*** Entries shown ***
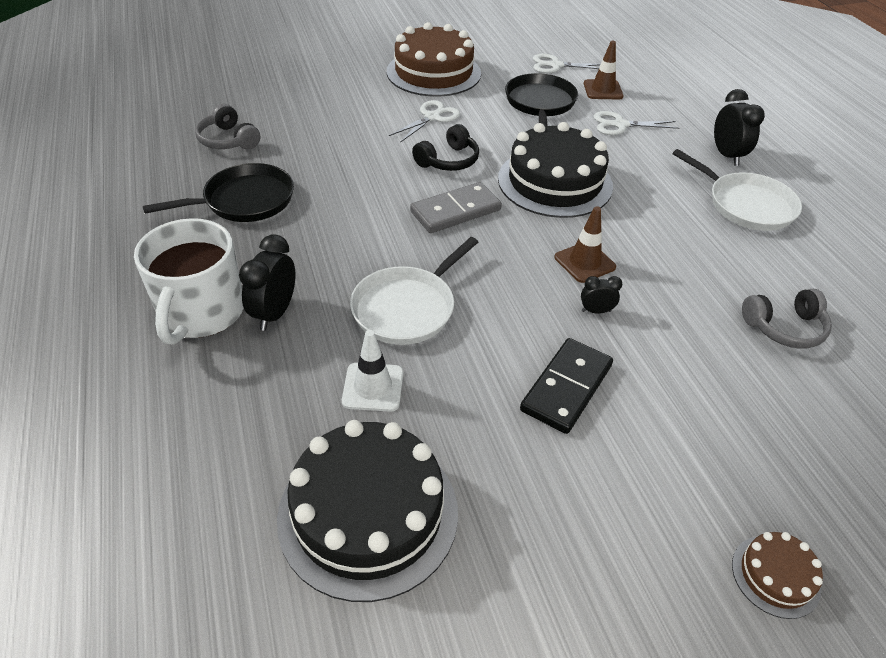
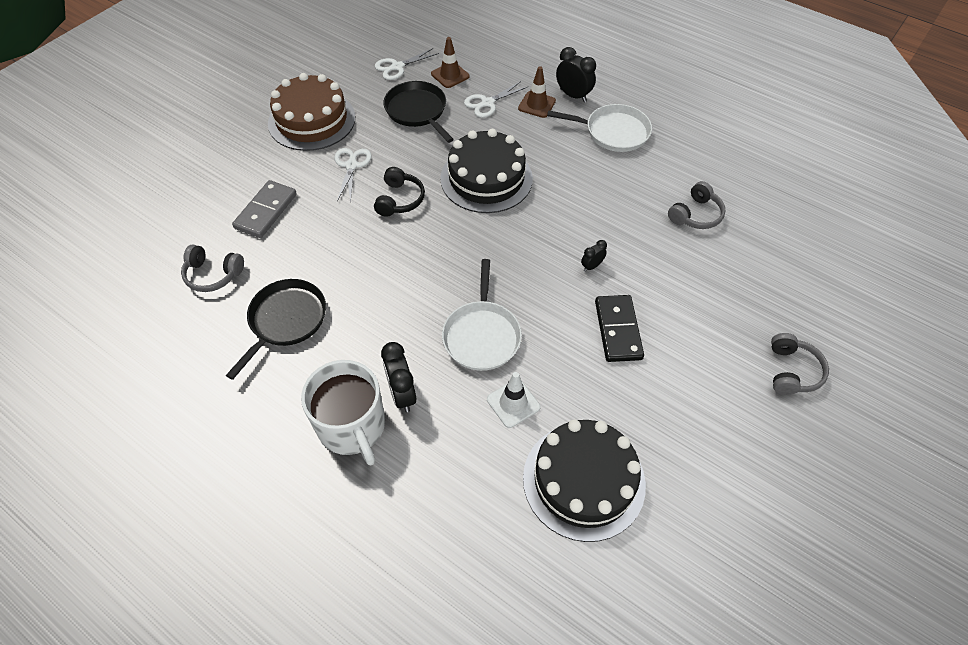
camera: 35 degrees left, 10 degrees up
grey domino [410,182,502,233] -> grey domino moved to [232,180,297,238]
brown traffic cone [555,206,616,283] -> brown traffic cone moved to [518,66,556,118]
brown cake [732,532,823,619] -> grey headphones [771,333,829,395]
*** End of Entries shown ***
*** Entries shown ***
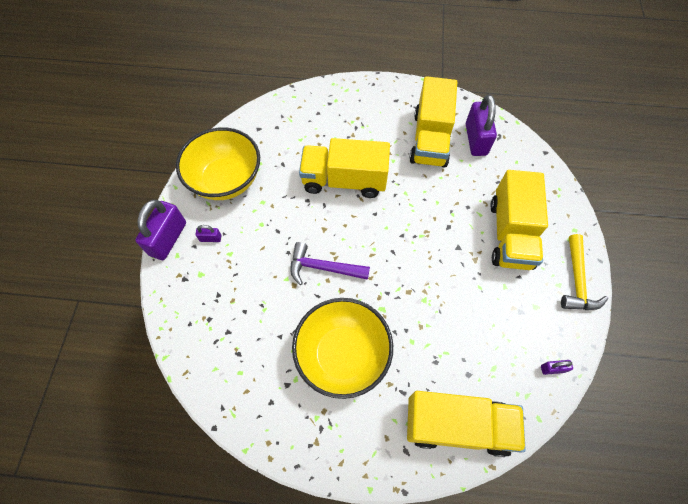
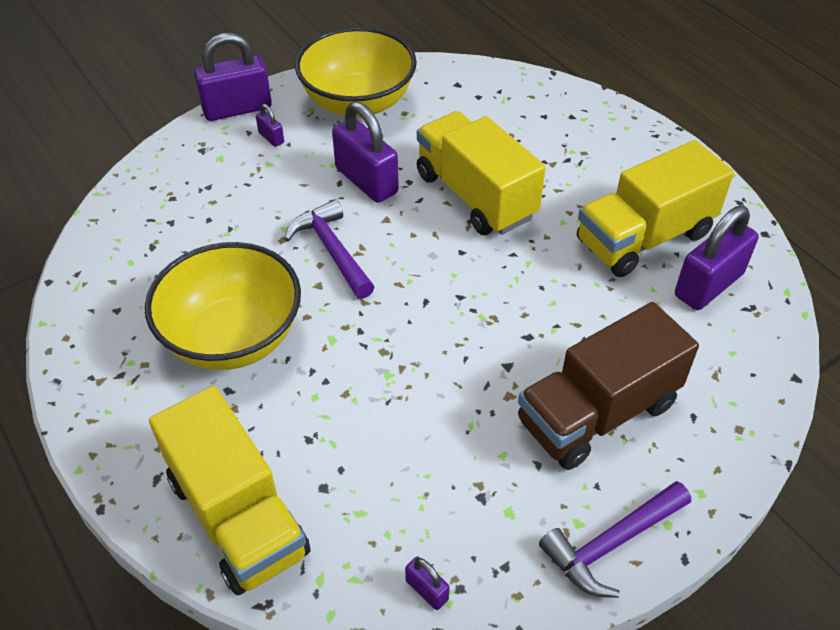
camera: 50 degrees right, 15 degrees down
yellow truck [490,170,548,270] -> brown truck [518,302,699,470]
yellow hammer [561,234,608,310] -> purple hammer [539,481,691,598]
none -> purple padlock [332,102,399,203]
*** End of Entries shown ***
*** Entries shown ***
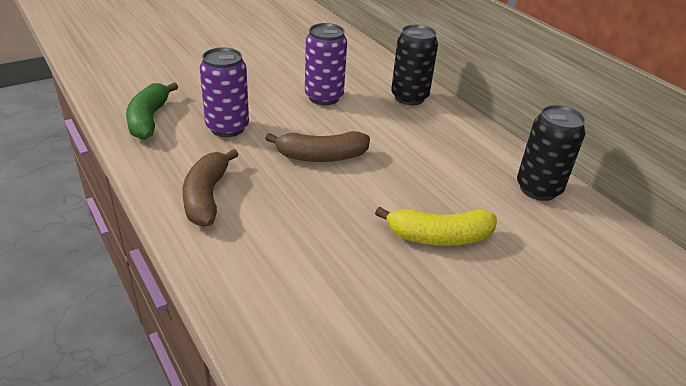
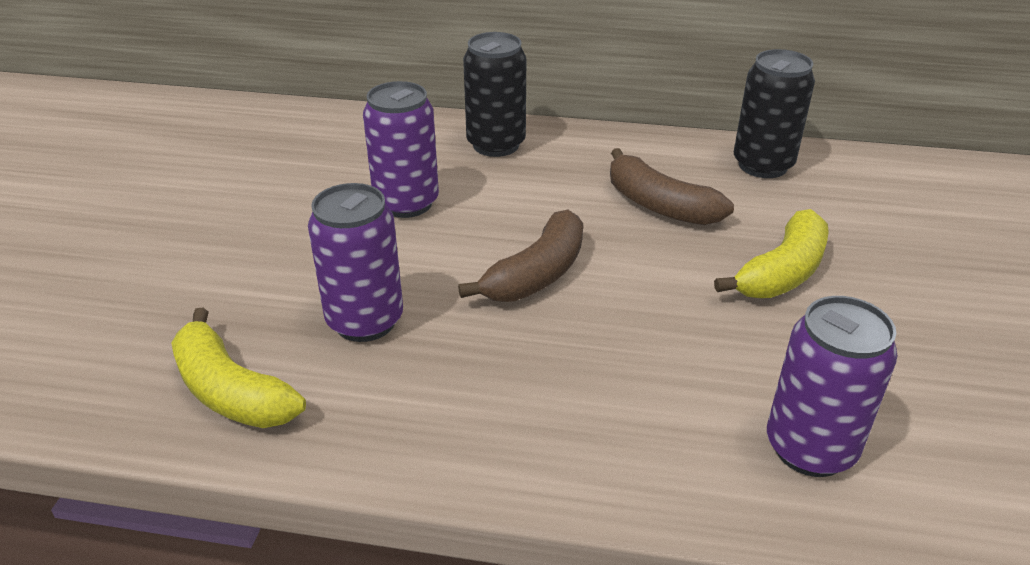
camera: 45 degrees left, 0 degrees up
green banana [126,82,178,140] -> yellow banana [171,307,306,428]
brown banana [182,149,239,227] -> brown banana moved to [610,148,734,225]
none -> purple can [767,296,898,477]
*** End of Entries shown ***
§ **Required action**
Return every line above that contains the word "moved".

§ **Response to this exercise**
grey domino [410,182,502,233] -> grey domino moved to [232,180,297,238]
brown traffic cone [555,206,616,283] -> brown traffic cone moved to [518,66,556,118]
brown banana [182,149,239,227] -> brown banana moved to [610,148,734,225]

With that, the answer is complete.